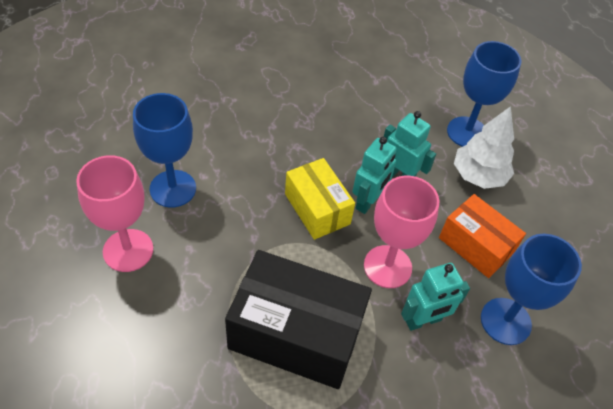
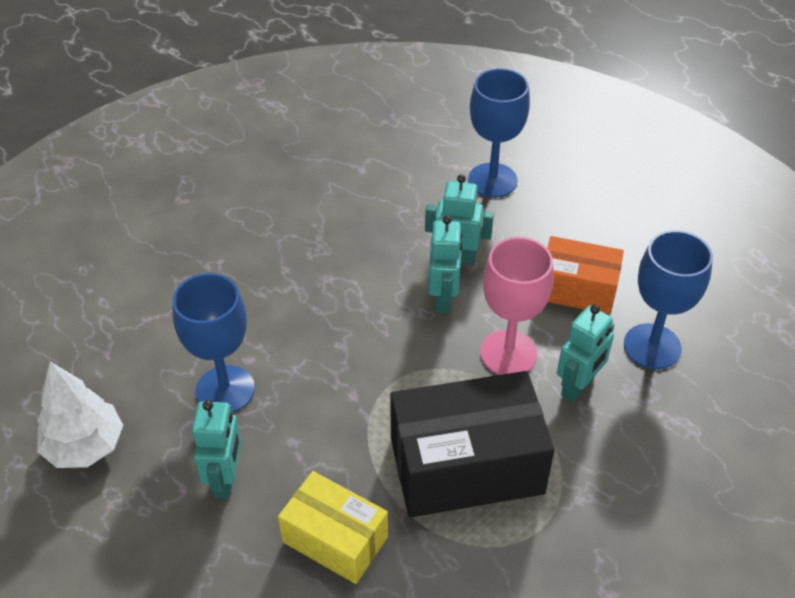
camera: 25 degrees left, 5 degrees down
(128, 250) = (226, 479): pink goblet -> turquoise robot
(317, 209) = (397, 332): yellow box -> yellow box (335, 539)
(478, 176) = (533, 219): white tree -> white tree (85, 446)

▶ _What needs to be done_: Retype, exactly and only, the lines running from the one with "(317, 209) = (397, 332): yellow" through the final line of the listing above.

▶ _Exercise response_:
(317, 209) = (397, 332): yellow box -> yellow box (335, 539)
(478, 176) = (533, 219): white tree -> white tree (85, 446)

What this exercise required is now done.